**Work instruction**:
Your task is to return all the entries below exactly, with every picture omitted.

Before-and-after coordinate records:
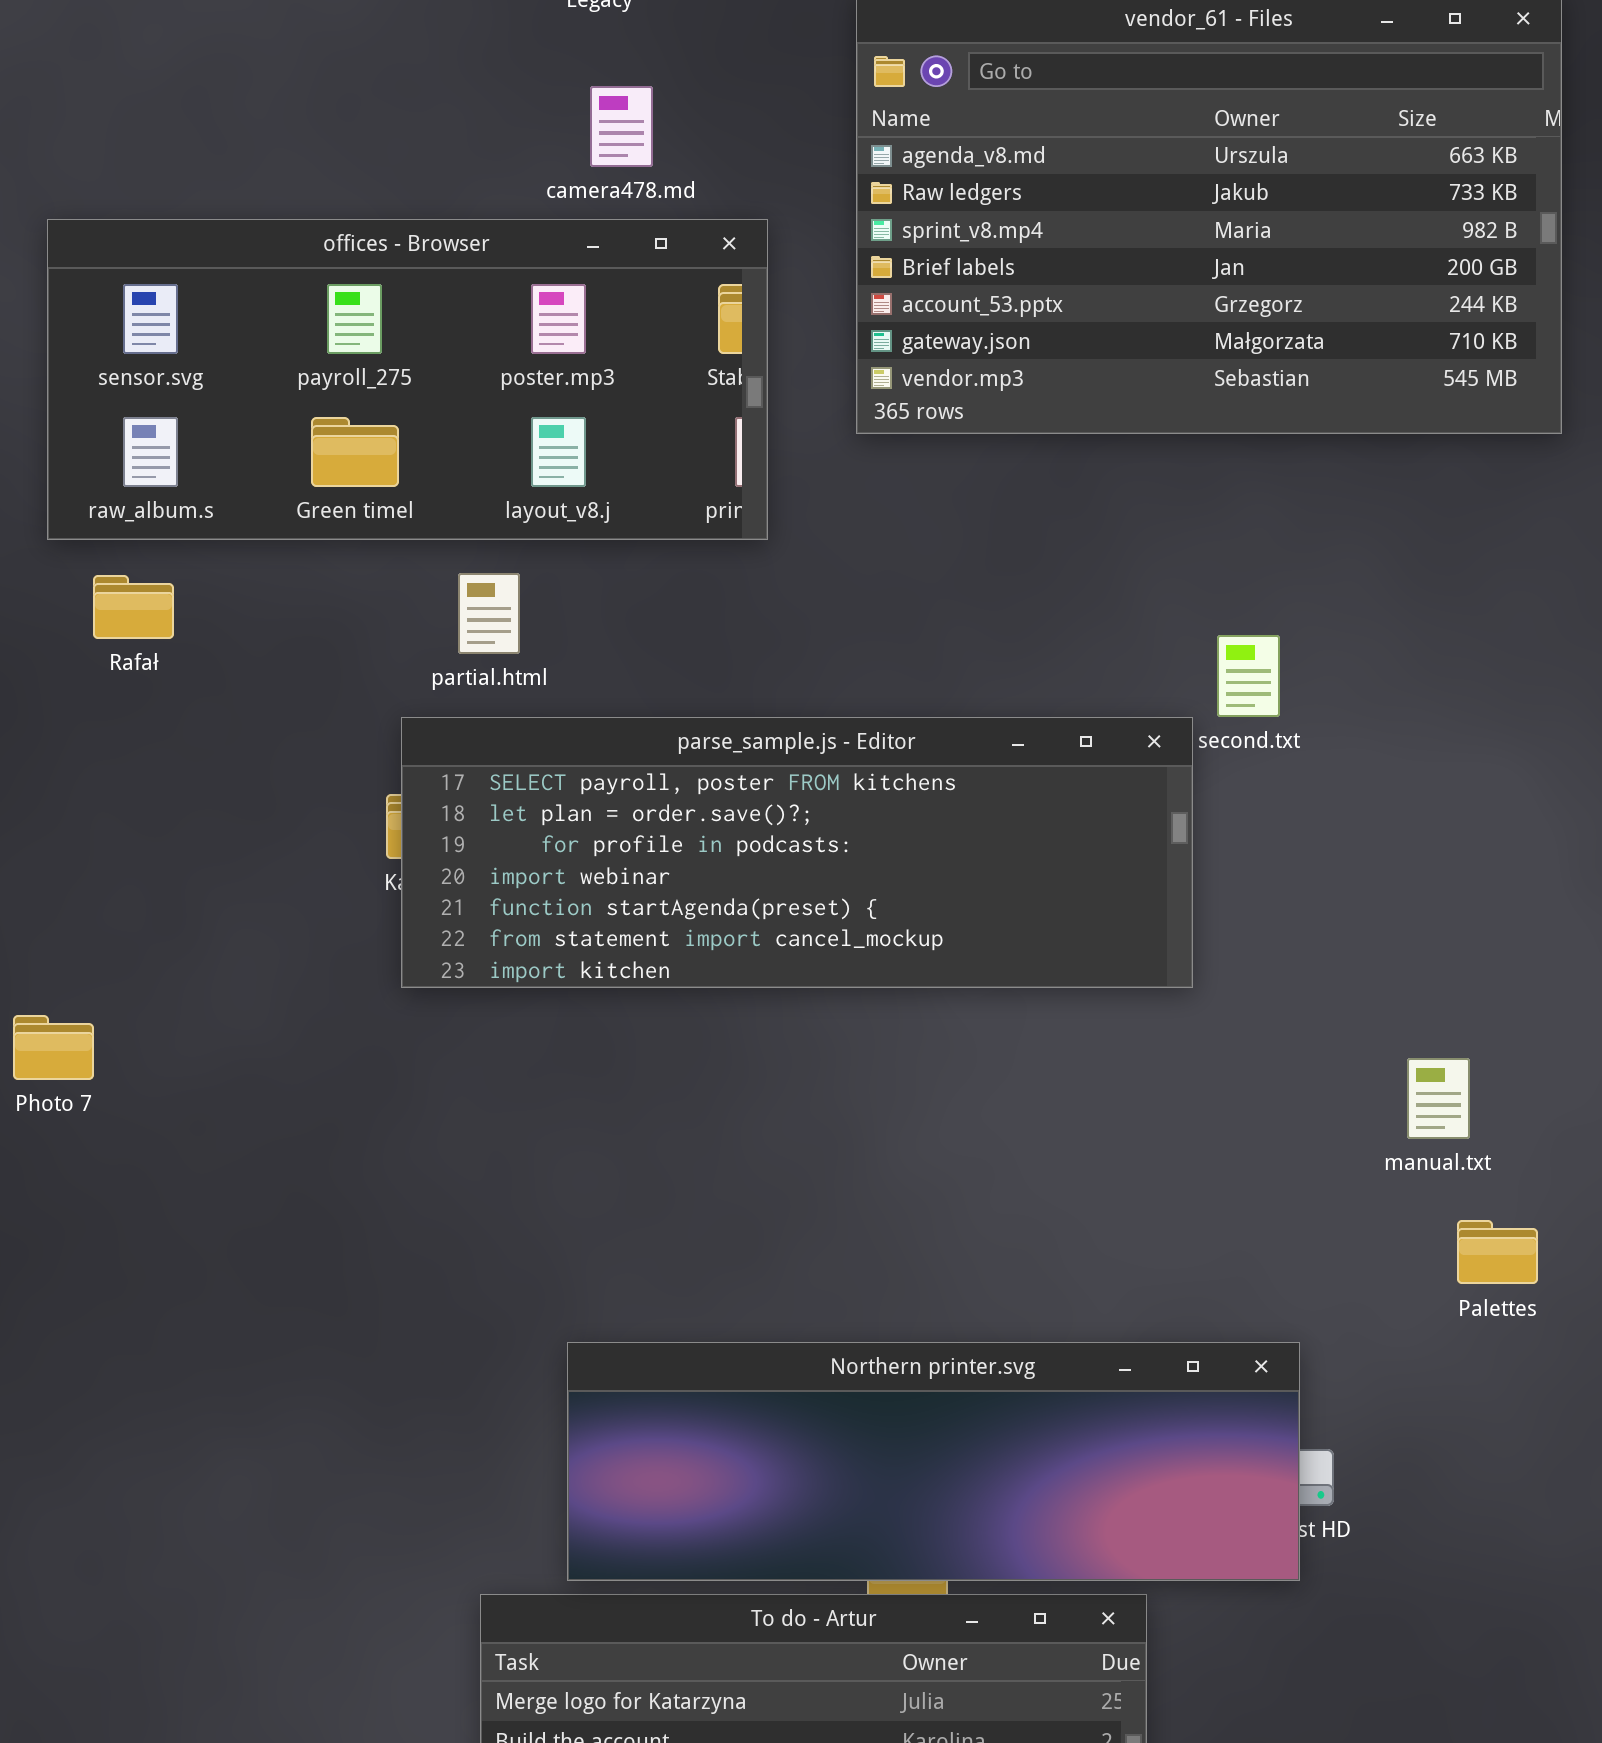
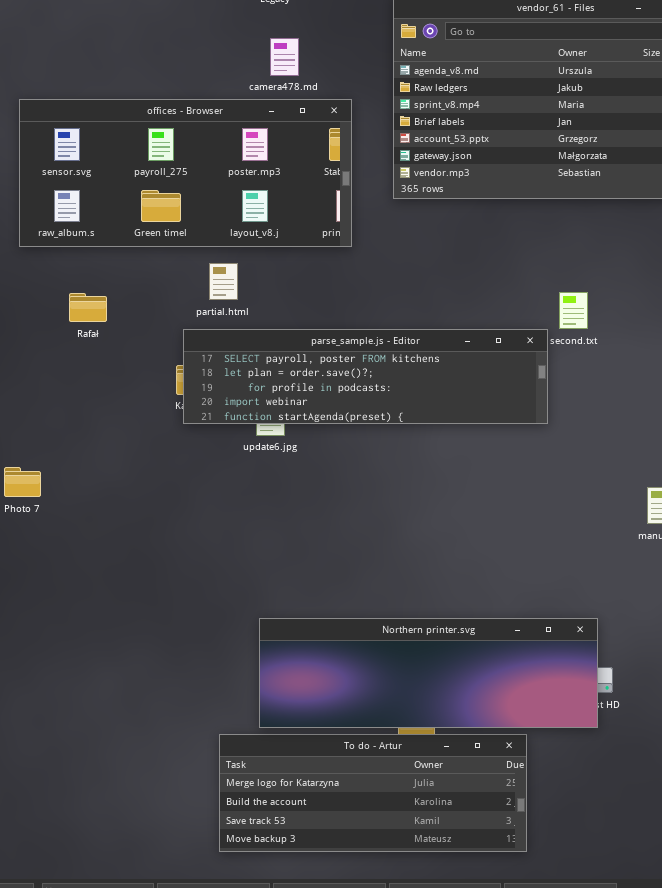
Rafał: [93,575,174,639] -> [69,293,107,322], moved
parse_sample.js - Editor: [401,717,1193,988] -> [183,329,548,424], resized

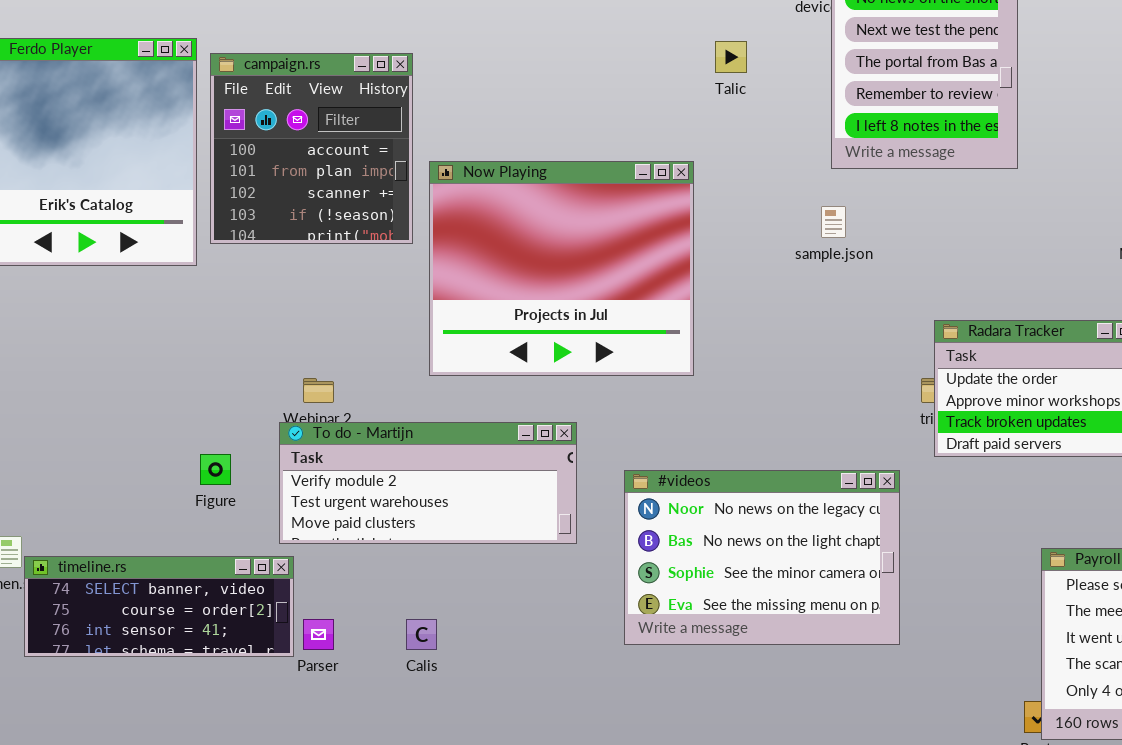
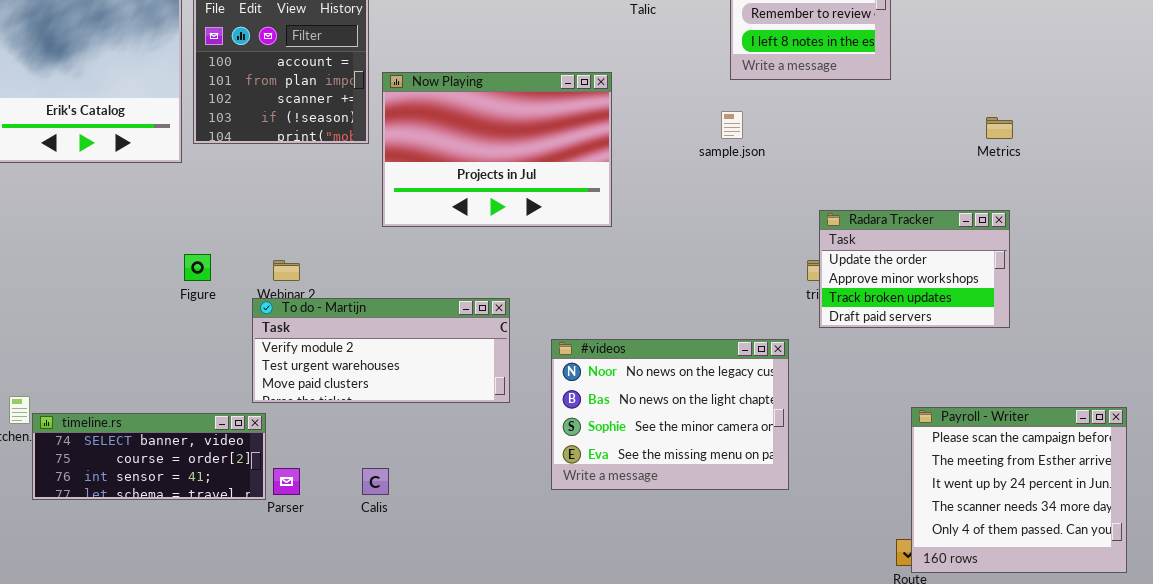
Now Playing: [429,161,694,376] -> [382,72,612,227], resized
Figure: [200,454,231,485] -> [184,254,211,281], moved

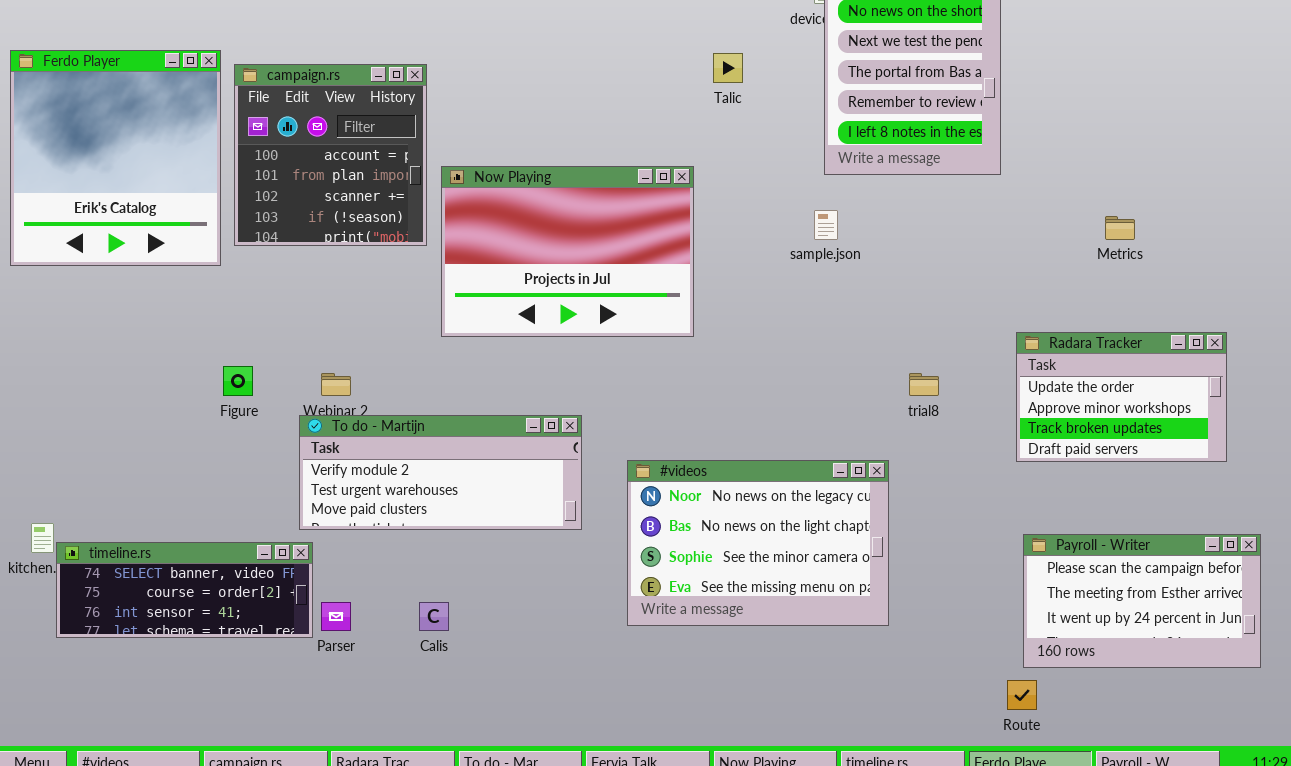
Radara Tracker: [819,210,1010,328] -> [1016,332,1227,462], moved
Payroll - Writer: [911,407,1127,573] -> [1023,534,1261,668], resized

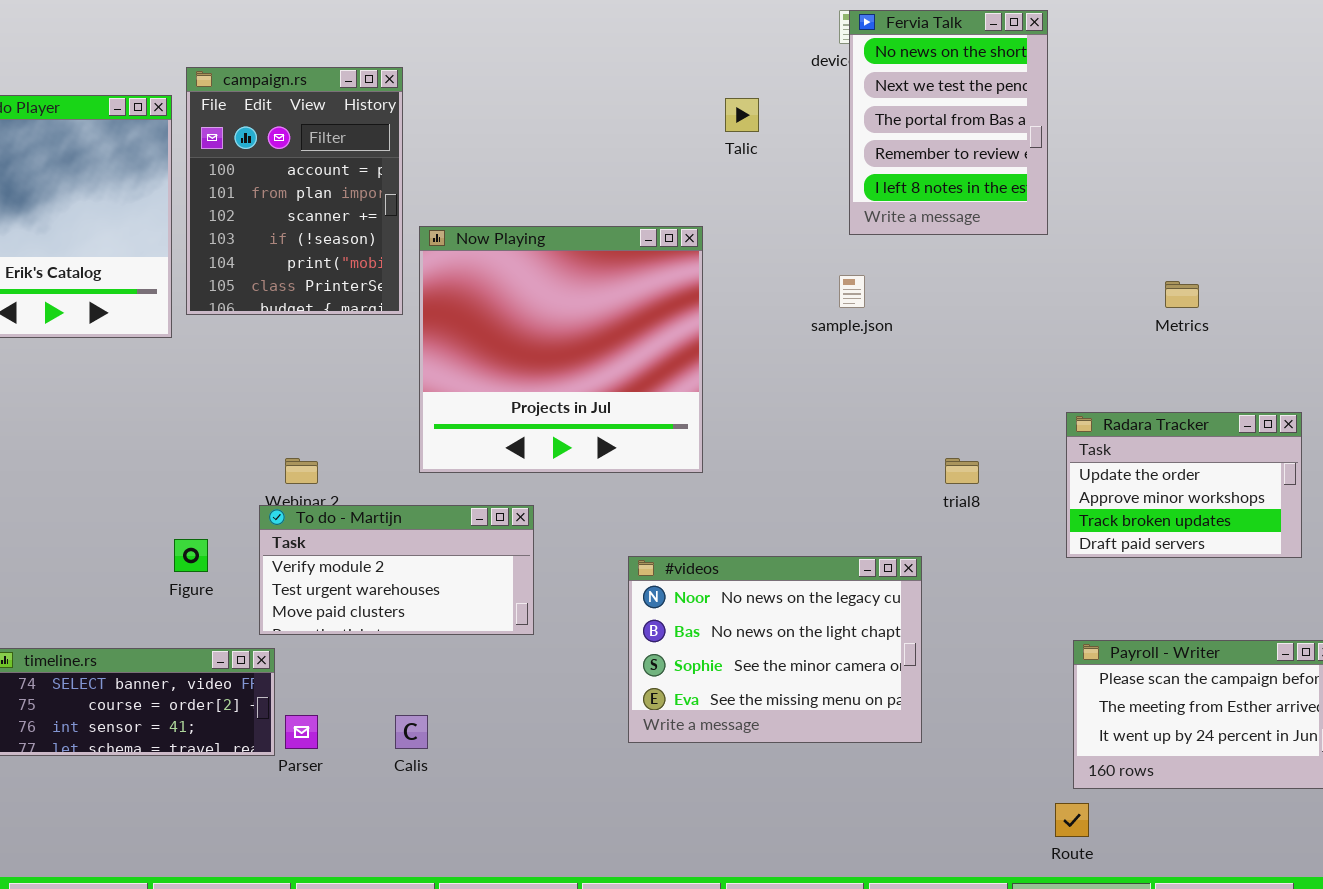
campaign.rs: [234,64,427,246] -> [186,67,403,315], resized
Now Playing: [441,166,694,337] -> [419,226,703,473], resized
Figure: [223,366,253,396] -> [174,539,208,572], moved
To do - Martijn: [299,415,582,530] -> [259,505,534,635], resized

**Answer to this exercise**:
Rafał: [93,575,174,639] -> [69,293,107,322], moved
parse_sample.js - Editor: [401,717,1193,988] -> [183,329,548,424], resized

Now Playing: [429,161,694,376] -> [382,72,612,227], resized
Figure: [200,454,231,485] -> [184,254,211,281], moved

Radara Tracker: [819,210,1010,328] -> [1016,332,1227,462], moved
Payroll - Writer: [911,407,1127,573] -> [1023,534,1261,668], resized

campaign.rs: [234,64,427,246] -> [186,67,403,315], resized
Now Playing: [441,166,694,337] -> [419,226,703,473], resized
Figure: [223,366,253,396] -> [174,539,208,572], moved
To do - Martijn: [299,415,582,530] -> [259,505,534,635], resized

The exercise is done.